▼
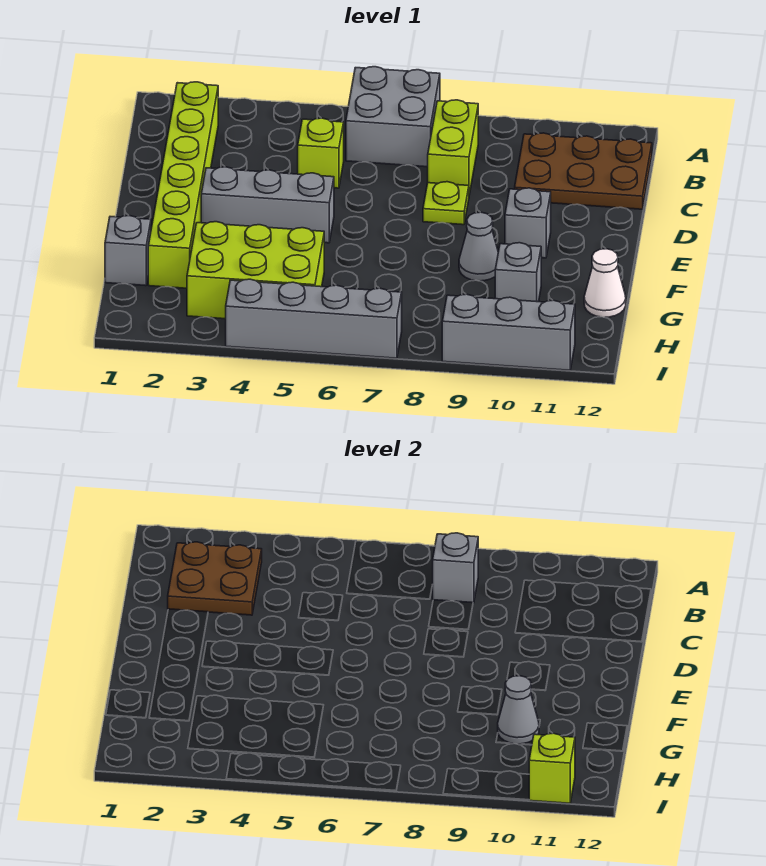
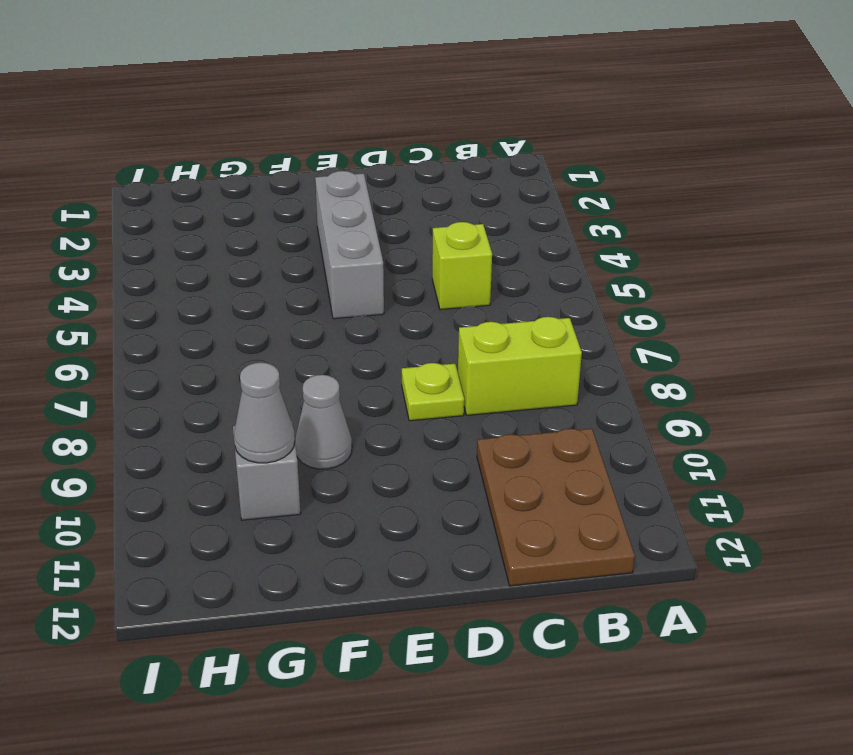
none -> grey brick A6:B7 level 1
none -> lime brick B2:G2 level 1
none -> grey brick E10 level 1

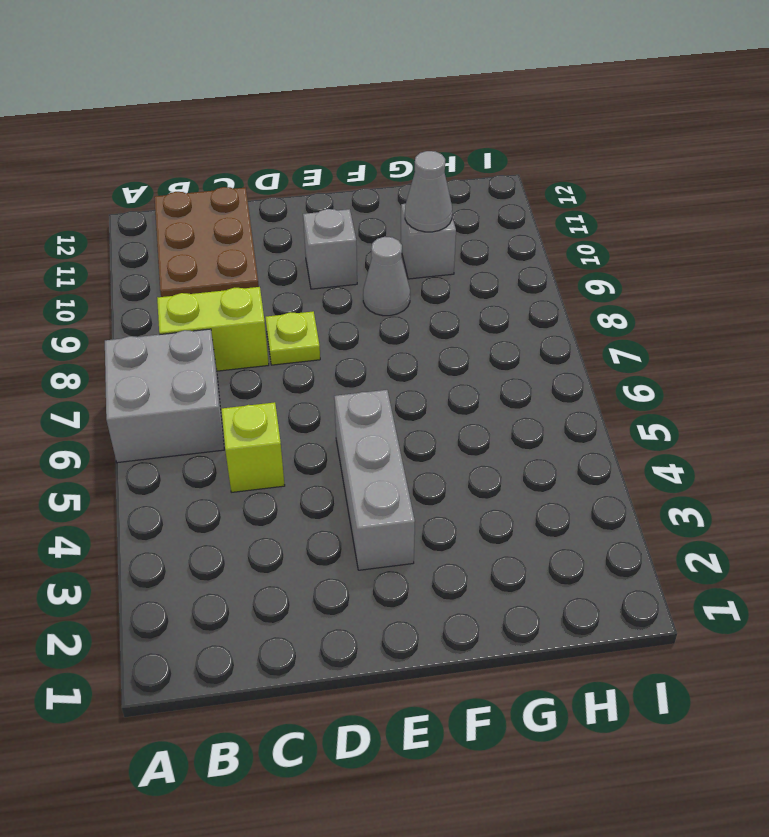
none -> lime brick B2:G2 level 1
none -> grey brick G1 level 1
none -> lime brick G3:H5 level 1

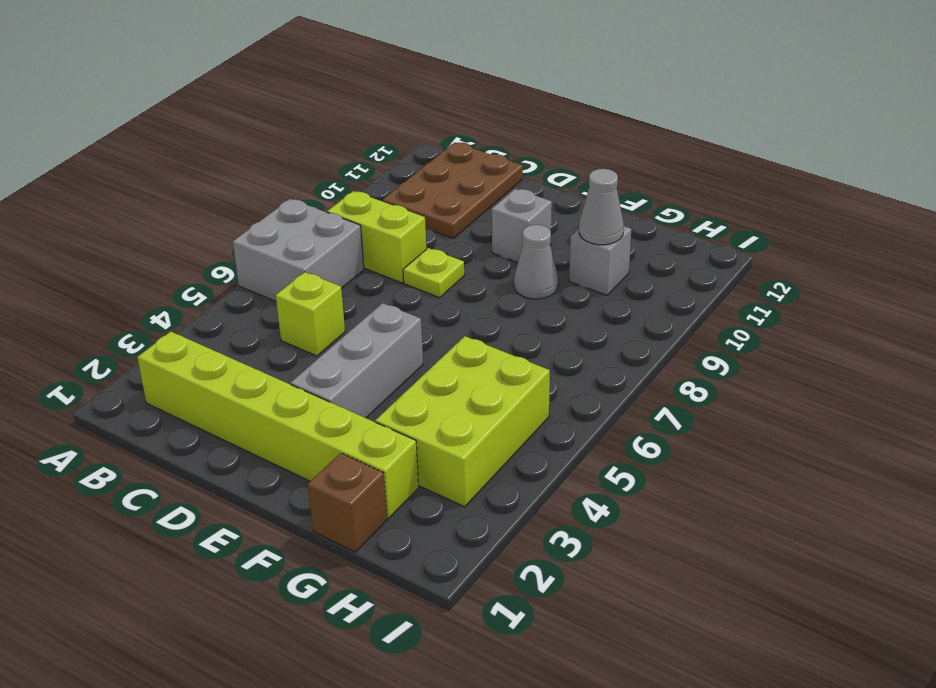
brown brick G1 level 1 -> grey brick G1 level 1
none -> white cone G12 level 1
none -> grey brick I4:I7 level 1
none -> grey brick I9:I11 level 1

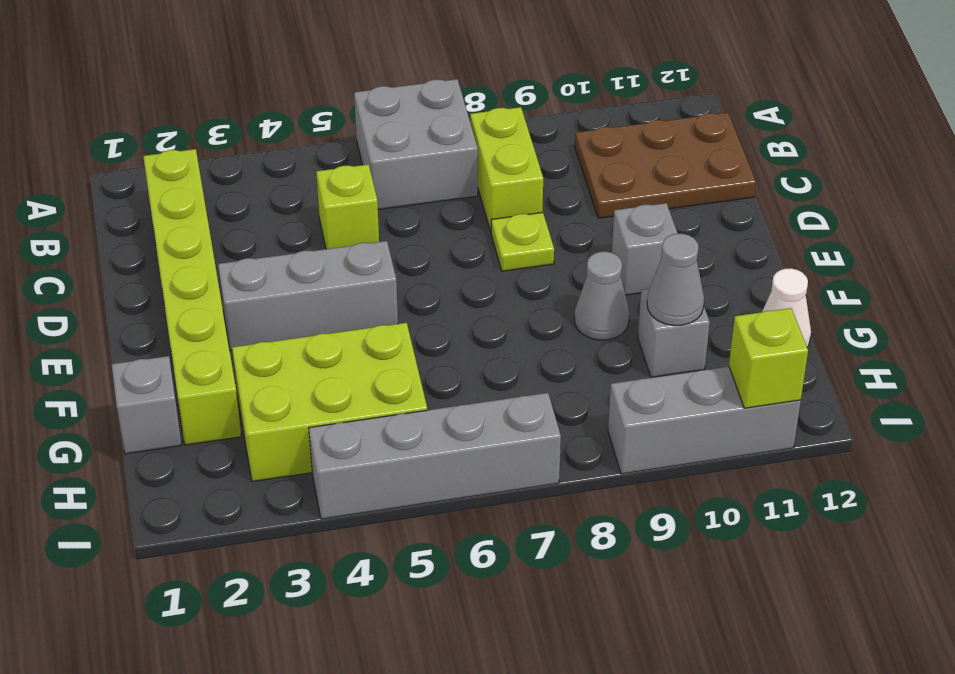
none -> brown plate B2:C3 level 2
none -> grey brick B8 level 2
▲
**Task description**
Beginning at the line that holds "brown brick G1" and ending with the last line of the entries, please set down each line exactly, leaving every picture out.

**Answer to the exercise**
brown brick G1 level 1 -> grey brick G1 level 1
none -> white cone G12 level 1
none -> grey brick I4:I7 level 1
none -> grey brick I9:I11 level 1

none -> brown plate B2:C3 level 2
none -> grey brick B8 level 2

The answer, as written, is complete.